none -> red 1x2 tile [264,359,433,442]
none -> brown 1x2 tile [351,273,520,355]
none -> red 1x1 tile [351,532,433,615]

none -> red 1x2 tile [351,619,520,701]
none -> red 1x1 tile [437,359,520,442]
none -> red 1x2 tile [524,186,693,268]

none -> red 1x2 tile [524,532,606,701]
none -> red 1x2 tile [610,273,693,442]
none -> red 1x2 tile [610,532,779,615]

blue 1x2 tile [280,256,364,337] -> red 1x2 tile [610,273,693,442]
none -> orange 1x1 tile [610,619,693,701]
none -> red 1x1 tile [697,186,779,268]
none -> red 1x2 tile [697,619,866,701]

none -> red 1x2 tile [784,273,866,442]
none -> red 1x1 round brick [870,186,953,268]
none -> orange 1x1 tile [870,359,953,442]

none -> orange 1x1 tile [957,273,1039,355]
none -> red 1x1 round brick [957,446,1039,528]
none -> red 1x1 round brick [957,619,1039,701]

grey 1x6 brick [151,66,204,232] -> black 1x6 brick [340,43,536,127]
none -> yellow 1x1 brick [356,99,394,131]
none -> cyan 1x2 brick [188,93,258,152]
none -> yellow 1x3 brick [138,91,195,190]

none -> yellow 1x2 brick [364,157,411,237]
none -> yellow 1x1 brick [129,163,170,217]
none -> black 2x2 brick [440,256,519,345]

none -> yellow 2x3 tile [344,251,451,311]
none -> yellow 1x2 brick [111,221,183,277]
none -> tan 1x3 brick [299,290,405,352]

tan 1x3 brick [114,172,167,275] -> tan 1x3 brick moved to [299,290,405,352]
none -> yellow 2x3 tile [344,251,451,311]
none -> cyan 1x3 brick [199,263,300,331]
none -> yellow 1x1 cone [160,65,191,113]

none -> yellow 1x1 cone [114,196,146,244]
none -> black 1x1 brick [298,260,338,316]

━━━

§ **What you have to do**: At the line containing "none -> black 2x2 brick [440,256,519,345]", start copying. Continue exactly through the final line of the entries above and stop there.

§ **Exercise output**:
none -> black 2x2 brick [440,256,519,345]

none -> yellow 2x3 tile [344,251,451,311]
none -> yellow 1x2 brick [111,221,183,277]
none -> tan 1x3 brick [299,290,405,352]

tan 1x3 brick [114,172,167,275] -> tan 1x3 brick moved to [299,290,405,352]
none -> yellow 2x3 tile [344,251,451,311]
none -> cyan 1x3 brick [199,263,300,331]
none -> yellow 1x1 cone [160,65,191,113]

none -> yellow 1x1 cone [114,196,146,244]
none -> black 1x1 brick [298,260,338,316]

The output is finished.